- [ACTION ITEM] Each line from the first line of the entries through the line holding "none -> cyan 1x1 round brick [188,368,243,451]" is to be restated word for word; nothing else, and no picture, belongs in the answer.

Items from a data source
****************

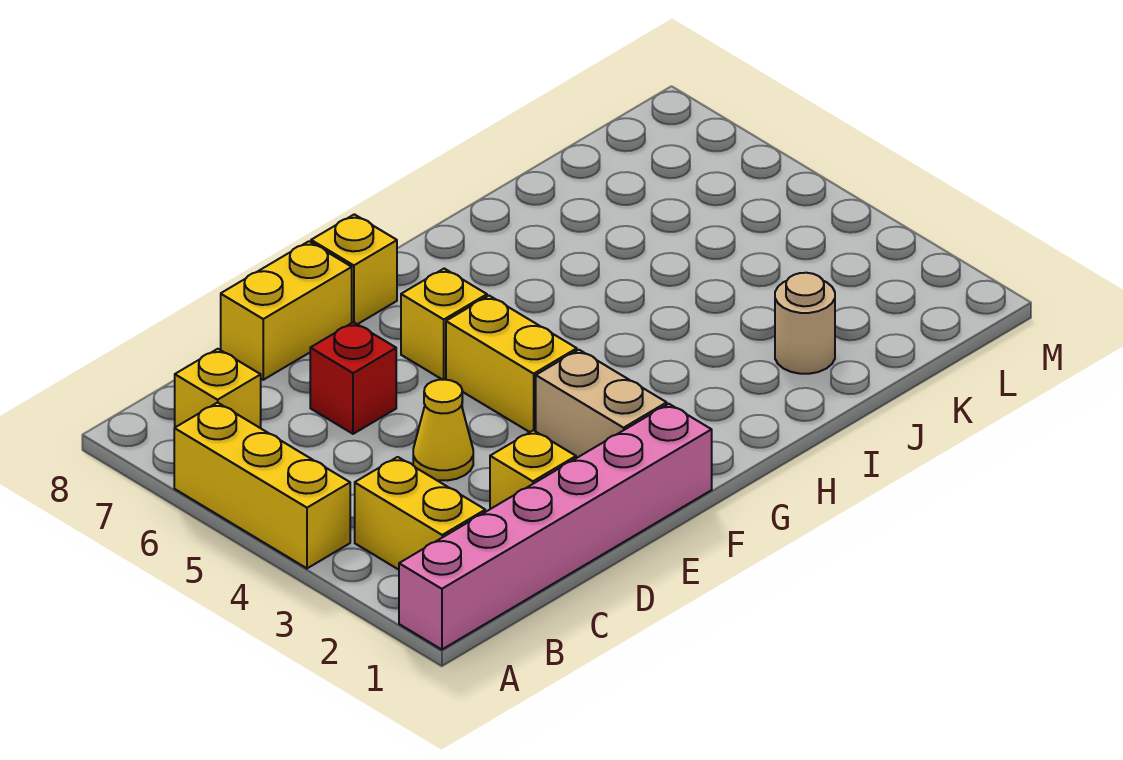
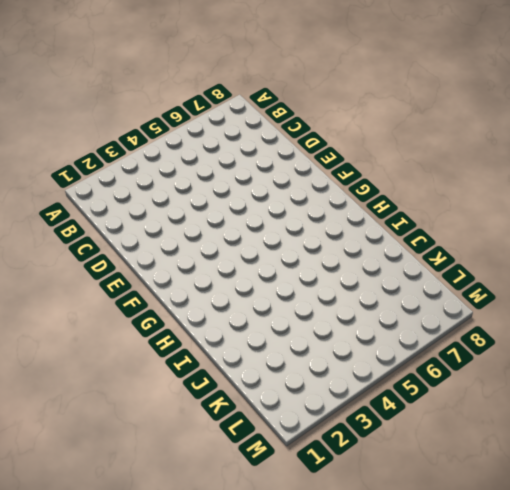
none -> pink 1x6 brick [399,404,712,650]
none -> yellow 1x3 brick [174,402,350,568]
none -> yellow 1x2 brick [355,457,485,570]

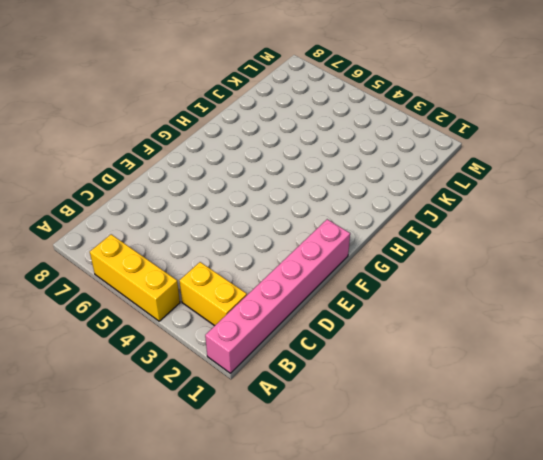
none -> yellow 1x1 brick [175,349,261,428]
none -> yellow 1x1 brick [490,430,576,509]
none -> yellow 1x1 cone [413,380,473,481]

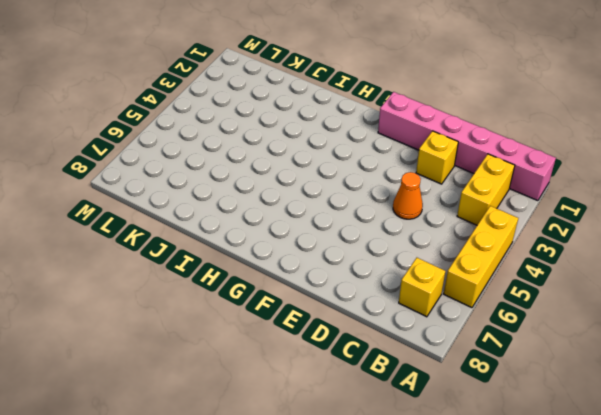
orange 1x1 cone [393,172,423,219] -> yellow 1x1 cone [413,380,473,481]
none -> red 1x1 brick [310,322,396,434]
none -> yellow 1x2 brick [221,241,352,380]
none -> tan 1x2 brick [536,350,667,458]

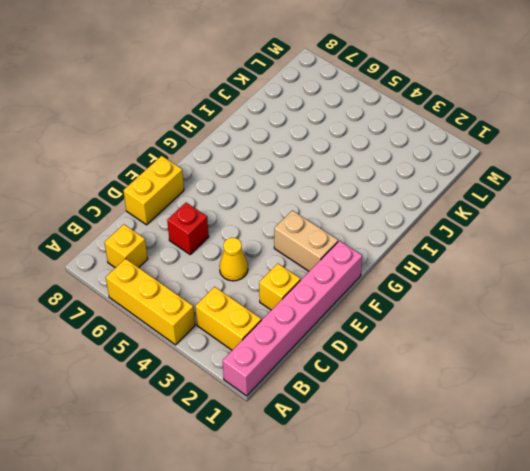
none -> yellow 1x2 brick [446,296,577,432]
none -> yellow 1x1 brick [401,269,487,380]
none -> yellow 1x1 brick [311,214,397,324]

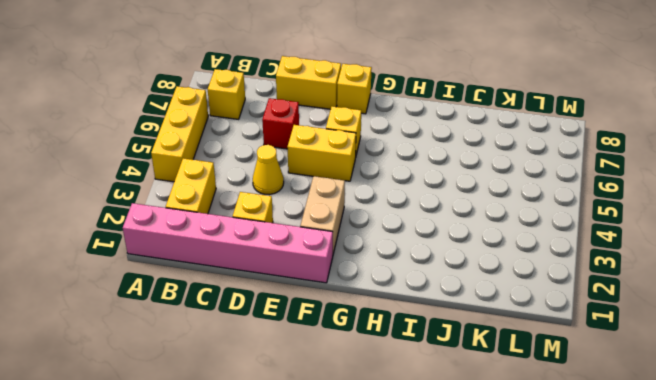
yellow 1x2 brick [287,125,356,181] -> yellow 1x2 brick turned to [446,296,577,432]
none -> tan 1x1 round brick [775,273,835,374]

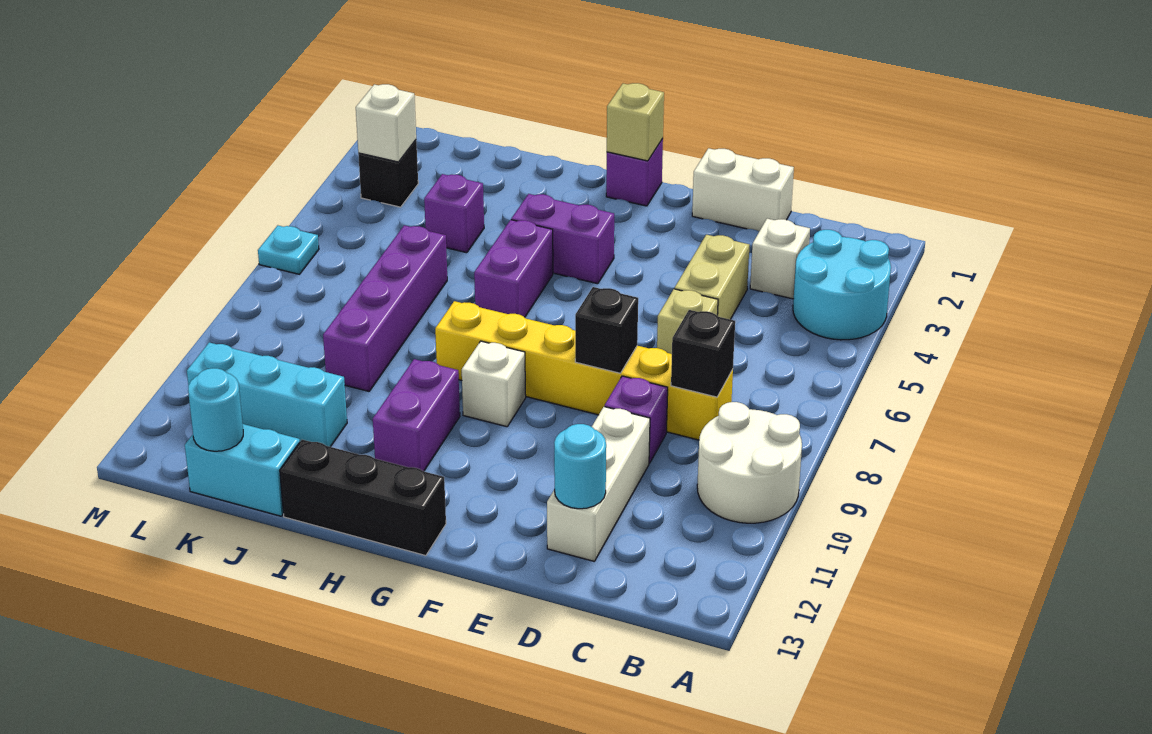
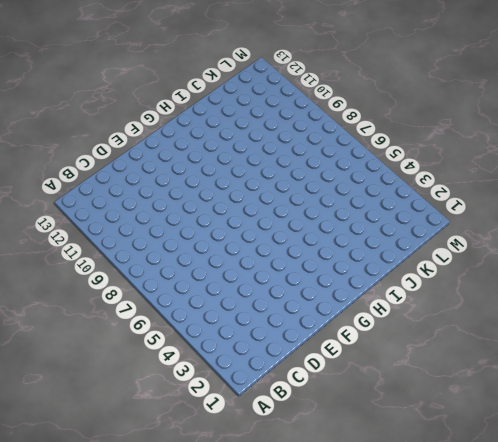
none -> cyan 2x2 round brick [793,230,891,340]
none -> white 2x2 round brick [697,402,802,523]
none -> white 1x1 brick [750,219,810,299]

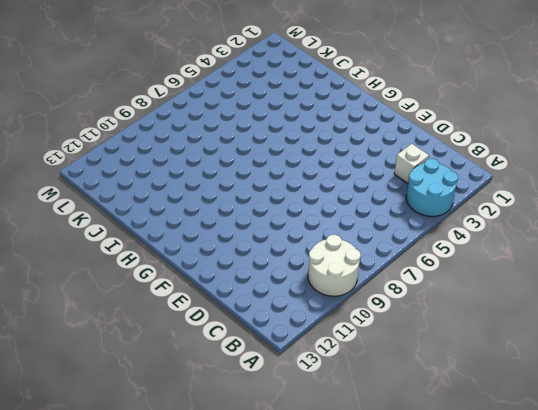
none -> yellow 1x6 brick [435,301,733,440]
none -> white 1x2 brick [692,148,794,231]
none -> tan 1x2 brick [675,235,749,319]

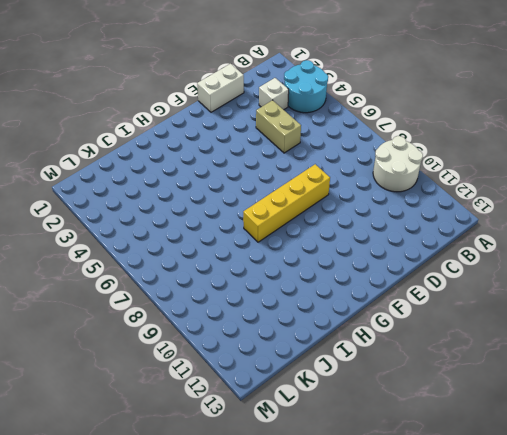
yellow 1x4 brick [243,164,330,242] -> yellow 1x6 brick [435,301,733,440]
none -> tan 1x1 brick [657,289,718,354]
none -> purple 1x1 brick [605,376,668,463]
none -> white 1x3 brick [547,407,650,561]

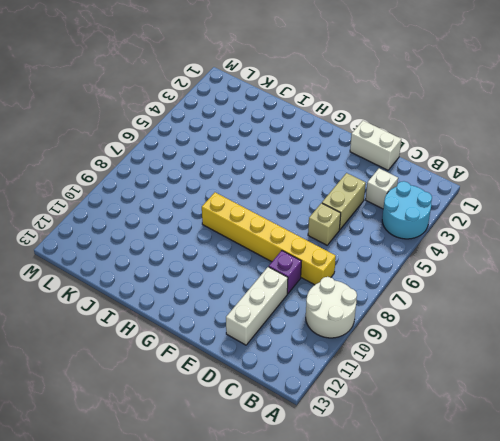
none -> purple 1x1 brick [606,139,663,206]
none -> purple 1x2 brick [511,194,614,284]
none -> white 1x1 brick [462,341,526,427]

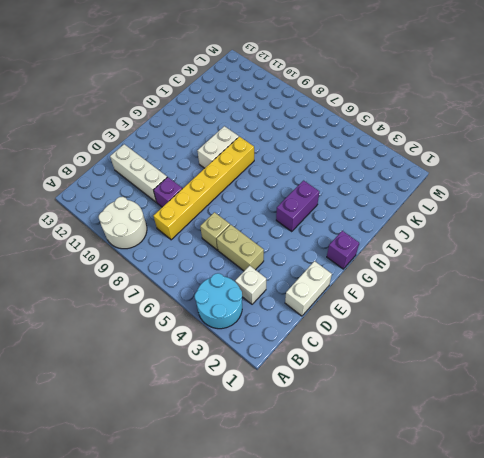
white 1x2 brick [197,126,239,168] -> white 1x1 brick [462,341,526,427]
none -> black 1x3 brick [280,440,446,556]
none -> purple 1x2 brick [474,220,553,317]
none -> purple 1x2 brick [373,359,460,471]

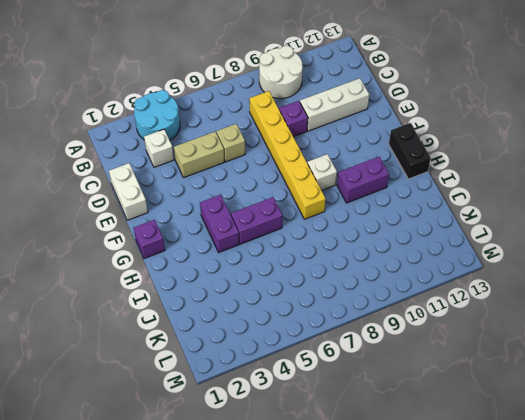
black 1x2 brick [389,123,431,179] -> black 1x3 brick [280,440,446,556]
none -> purple 1x1 brick [424,174,484,253]
none -> purple 1x4 brick [323,225,447,391]
none -> cyan 1x3 brick [187,342,347,447]

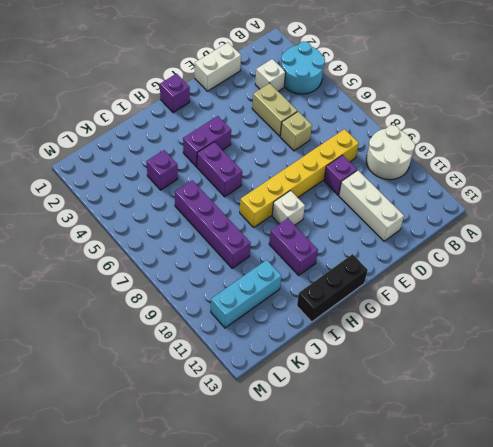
none -> cyan 1x2 brick [185,424,300,516]
none -> black 1x1 brick [358,140,418,207]
none -> cyan 1x1 plate [258,226,319,274]

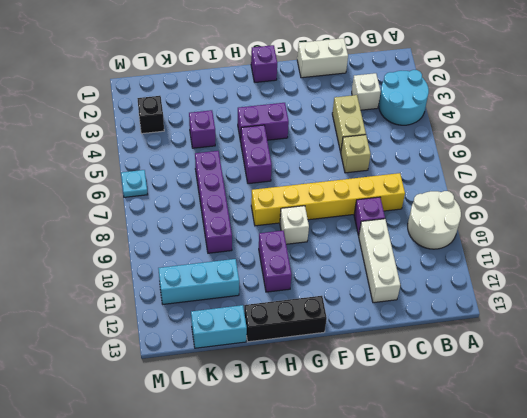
none -> black 1x1 brick [671,310,735,397]
none -> cyan 1x1 round brick [554,424,606,509]
none -> black 1x1 brick [575,287,638,373]

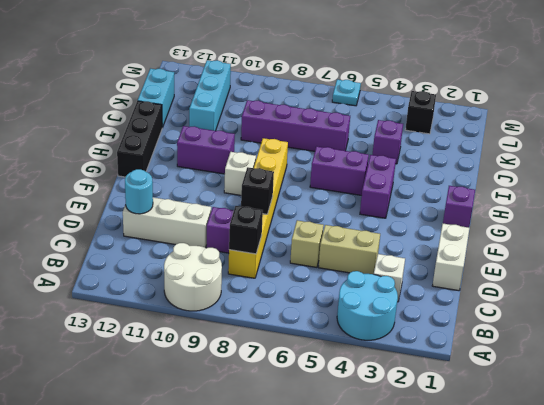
none -> tan 1x1 brick [607,83,664,161]
none -> cyan 1x1 round brick [188,368,243,451]
none -> white 1x1 brick [356,84,416,162]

****************

- [EXPECTED ANSWER]
none -> pink 1x6 brick [399,404,712,650]
none -> yellow 1x3 brick [174,402,350,568]
none -> yellow 1x2 brick [355,457,485,570]

none -> yellow 1x1 brick [175,349,261,428]
none -> yellow 1x1 brick [490,430,576,509]
none -> yellow 1x1 cone [413,380,473,481]

orange 1x1 cone [393,172,423,219] -> yellow 1x1 cone [413,380,473,481]
none -> red 1x1 brick [310,322,396,434]
none -> yellow 1x2 brick [221,241,352,380]
none -> tan 1x2 brick [536,350,667,458]

none -> yellow 1x2 brick [446,296,577,432]
none -> yellow 1x1 brick [401,269,487,380]
none -> yellow 1x1 brick [311,214,397,324]

yellow 1x2 brick [287,125,356,181] -> yellow 1x2 brick turned to [446,296,577,432]
none -> tan 1x1 round brick [775,273,835,374]

none -> cyan 2x2 round brick [793,230,891,340]
none -> white 2x2 round brick [697,402,802,523]
none -> white 1x1 brick [750,219,810,299]

none -> yellow 1x6 brick [435,301,733,440]
none -> white 1x2 brick [692,148,794,231]
none -> tan 1x2 brick [675,235,749,319]

yellow 1x4 brick [243,164,330,242] -> yellow 1x6 brick [435,301,733,440]
none -> tan 1x1 brick [657,289,718,354]
none -> purple 1x1 brick [605,376,668,463]
none -> white 1x3 brick [547,407,650,561]

none -> purple 1x1 brick [606,139,663,206]
none -> purple 1x2 brick [511,194,614,284]
none -> white 1x1 brick [462,341,526,427]

white 1x2 brick [197,126,239,168] -> white 1x1 brick [462,341,526,427]
none -> black 1x3 brick [280,440,446,556]
none -> purple 1x2 brick [474,220,553,317]
none -> purple 1x2 brick [373,359,460,471]

black 1x2 brick [389,123,431,179] -> black 1x3 brick [280,440,446,556]
none -> purple 1x1 brick [424,174,484,253]
none -> purple 1x4 brick [323,225,447,391]
none -> cyan 1x3 brick [187,342,347,447]

none -> cyan 1x2 brick [185,424,300,516]
none -> black 1x1 brick [358,140,418,207]
none -> cyan 1x1 plate [258,226,319,274]

none -> black 1x1 brick [671,310,735,397]
none -> cyan 1x1 round brick [554,424,606,509]
none -> black 1x1 brick [575,287,638,373]

none -> tan 1x1 brick [607,83,664,161]
none -> cyan 1x1 round brick [188,368,243,451]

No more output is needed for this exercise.